Description of the task:
Retype, without any change, the first line of the records and every line after it through the one containing "(641, 220) = (541, 308): green".

:: Recorded information ::

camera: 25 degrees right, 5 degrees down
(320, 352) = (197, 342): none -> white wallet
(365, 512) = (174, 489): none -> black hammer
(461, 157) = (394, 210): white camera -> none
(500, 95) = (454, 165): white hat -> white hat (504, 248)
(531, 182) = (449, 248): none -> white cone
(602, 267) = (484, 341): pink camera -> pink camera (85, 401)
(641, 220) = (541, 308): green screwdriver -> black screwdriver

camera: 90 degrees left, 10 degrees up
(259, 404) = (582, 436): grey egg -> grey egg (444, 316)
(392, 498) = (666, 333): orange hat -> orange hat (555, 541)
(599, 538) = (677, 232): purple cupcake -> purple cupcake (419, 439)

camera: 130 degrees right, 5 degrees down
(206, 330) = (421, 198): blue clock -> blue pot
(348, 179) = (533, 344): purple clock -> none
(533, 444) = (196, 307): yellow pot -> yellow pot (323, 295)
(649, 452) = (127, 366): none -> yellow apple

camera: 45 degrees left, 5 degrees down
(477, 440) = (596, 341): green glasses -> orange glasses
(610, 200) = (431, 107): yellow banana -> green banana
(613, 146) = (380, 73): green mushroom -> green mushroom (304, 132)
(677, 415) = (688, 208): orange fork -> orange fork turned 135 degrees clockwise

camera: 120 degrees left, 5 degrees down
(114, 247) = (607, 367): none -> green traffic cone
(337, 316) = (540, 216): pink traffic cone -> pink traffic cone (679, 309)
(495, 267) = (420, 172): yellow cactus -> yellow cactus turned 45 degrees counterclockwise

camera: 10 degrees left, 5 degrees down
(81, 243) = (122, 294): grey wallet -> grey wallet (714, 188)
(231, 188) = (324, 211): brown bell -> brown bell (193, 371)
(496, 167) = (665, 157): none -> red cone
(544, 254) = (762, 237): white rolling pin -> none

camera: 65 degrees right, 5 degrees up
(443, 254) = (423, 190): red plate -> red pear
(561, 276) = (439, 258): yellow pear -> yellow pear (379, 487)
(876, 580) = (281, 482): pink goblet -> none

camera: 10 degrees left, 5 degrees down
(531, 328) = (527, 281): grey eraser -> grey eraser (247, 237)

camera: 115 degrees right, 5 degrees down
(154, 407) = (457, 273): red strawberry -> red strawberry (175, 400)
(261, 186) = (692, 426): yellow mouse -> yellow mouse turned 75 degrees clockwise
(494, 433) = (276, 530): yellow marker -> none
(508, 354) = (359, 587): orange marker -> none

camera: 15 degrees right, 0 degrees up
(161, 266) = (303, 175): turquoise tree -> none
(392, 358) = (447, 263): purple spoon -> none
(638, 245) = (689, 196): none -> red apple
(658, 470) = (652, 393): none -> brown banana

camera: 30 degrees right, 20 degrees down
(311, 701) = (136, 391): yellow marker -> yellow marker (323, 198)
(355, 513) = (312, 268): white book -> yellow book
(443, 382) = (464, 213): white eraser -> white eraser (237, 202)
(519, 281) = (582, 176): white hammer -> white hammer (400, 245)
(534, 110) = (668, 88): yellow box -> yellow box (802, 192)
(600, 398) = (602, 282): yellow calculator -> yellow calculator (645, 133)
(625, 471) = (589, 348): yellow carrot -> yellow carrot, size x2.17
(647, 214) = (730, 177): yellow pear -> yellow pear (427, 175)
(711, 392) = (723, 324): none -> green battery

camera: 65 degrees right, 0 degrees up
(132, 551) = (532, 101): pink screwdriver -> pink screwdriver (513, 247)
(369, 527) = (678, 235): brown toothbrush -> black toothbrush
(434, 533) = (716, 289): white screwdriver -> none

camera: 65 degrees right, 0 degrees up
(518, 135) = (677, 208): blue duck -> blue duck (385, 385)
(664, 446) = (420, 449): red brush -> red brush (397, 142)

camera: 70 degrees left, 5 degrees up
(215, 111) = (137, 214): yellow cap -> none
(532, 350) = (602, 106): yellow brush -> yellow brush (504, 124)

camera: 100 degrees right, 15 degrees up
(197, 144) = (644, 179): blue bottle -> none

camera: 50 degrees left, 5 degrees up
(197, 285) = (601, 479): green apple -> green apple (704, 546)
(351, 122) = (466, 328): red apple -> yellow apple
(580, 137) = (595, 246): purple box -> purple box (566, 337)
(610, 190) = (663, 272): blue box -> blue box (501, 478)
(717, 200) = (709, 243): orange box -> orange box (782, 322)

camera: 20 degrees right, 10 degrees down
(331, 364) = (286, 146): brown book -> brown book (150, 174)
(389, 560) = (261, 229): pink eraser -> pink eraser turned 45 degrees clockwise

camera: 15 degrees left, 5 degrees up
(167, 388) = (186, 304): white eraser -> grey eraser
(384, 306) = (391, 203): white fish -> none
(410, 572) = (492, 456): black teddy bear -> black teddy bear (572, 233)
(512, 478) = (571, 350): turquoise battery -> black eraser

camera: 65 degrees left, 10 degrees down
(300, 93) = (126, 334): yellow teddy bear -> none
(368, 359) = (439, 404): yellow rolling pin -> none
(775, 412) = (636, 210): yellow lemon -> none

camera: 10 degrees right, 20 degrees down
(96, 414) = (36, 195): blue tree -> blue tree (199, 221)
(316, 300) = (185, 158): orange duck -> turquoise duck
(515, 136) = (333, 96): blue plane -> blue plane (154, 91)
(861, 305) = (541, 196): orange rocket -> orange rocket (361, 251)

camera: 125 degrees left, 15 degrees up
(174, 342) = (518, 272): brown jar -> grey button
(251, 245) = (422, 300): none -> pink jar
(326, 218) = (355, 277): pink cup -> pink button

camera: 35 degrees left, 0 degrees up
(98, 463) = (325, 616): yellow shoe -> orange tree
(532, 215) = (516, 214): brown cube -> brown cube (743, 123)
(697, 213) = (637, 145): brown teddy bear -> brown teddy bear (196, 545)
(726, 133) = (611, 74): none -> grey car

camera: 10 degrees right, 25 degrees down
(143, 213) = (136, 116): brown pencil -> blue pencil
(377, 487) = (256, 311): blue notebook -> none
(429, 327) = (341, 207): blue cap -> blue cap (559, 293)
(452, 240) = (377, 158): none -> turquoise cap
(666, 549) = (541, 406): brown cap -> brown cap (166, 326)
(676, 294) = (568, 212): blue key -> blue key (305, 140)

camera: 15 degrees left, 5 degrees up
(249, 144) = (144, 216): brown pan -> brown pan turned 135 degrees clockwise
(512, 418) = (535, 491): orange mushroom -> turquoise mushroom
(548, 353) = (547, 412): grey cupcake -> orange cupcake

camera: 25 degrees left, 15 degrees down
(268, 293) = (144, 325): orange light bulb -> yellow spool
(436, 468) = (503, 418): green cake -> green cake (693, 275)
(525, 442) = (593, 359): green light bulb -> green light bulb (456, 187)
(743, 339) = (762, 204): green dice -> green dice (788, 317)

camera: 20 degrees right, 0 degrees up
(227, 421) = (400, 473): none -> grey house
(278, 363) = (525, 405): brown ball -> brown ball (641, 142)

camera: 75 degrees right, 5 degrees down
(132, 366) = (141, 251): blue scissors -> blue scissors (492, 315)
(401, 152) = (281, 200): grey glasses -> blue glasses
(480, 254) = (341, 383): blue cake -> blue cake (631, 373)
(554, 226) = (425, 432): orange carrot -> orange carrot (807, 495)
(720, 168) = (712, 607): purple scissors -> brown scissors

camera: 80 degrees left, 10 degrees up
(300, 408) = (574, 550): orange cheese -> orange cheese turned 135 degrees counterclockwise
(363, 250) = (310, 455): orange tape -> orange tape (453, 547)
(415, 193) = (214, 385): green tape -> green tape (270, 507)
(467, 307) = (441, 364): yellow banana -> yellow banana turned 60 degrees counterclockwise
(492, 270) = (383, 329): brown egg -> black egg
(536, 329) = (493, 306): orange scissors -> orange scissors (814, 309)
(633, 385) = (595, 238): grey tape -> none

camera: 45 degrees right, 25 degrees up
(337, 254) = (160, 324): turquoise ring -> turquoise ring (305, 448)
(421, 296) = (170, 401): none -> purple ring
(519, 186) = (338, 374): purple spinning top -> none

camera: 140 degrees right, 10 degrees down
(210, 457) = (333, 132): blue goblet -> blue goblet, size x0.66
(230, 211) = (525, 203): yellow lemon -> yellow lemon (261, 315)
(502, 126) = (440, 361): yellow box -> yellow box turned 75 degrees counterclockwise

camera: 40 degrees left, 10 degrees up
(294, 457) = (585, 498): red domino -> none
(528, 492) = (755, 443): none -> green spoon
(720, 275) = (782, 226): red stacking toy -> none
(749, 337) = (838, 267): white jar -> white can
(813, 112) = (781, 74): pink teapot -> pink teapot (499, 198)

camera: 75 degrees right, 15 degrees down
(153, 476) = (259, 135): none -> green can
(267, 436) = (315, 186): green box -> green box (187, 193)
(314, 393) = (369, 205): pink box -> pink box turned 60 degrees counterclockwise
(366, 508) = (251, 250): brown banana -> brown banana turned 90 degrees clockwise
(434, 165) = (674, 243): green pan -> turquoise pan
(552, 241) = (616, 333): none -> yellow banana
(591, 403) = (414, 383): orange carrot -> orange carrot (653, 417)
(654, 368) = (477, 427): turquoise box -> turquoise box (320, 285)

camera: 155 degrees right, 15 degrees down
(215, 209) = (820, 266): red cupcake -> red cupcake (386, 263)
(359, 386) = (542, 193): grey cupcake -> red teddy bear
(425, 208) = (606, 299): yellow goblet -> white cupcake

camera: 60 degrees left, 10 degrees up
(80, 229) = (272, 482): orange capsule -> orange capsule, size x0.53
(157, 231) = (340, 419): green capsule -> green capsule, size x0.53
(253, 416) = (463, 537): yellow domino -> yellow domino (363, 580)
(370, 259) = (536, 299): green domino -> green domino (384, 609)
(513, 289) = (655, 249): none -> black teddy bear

:::

Answer section:
camera: 25 degrees right, 5 degrees down
(320, 352) = (197, 342): none -> white wallet
(365, 512) = (174, 489): none -> black hammer
(461, 157) = (394, 210): white camera -> none
(500, 95) = (454, 165): white hat -> white hat (504, 248)
(531, 182) = (449, 248): none -> white cone
(602, 267) = (484, 341): pink camera -> pink camera (85, 401)
(641, 220) = (541, 308): green screwdriver -> black screwdriver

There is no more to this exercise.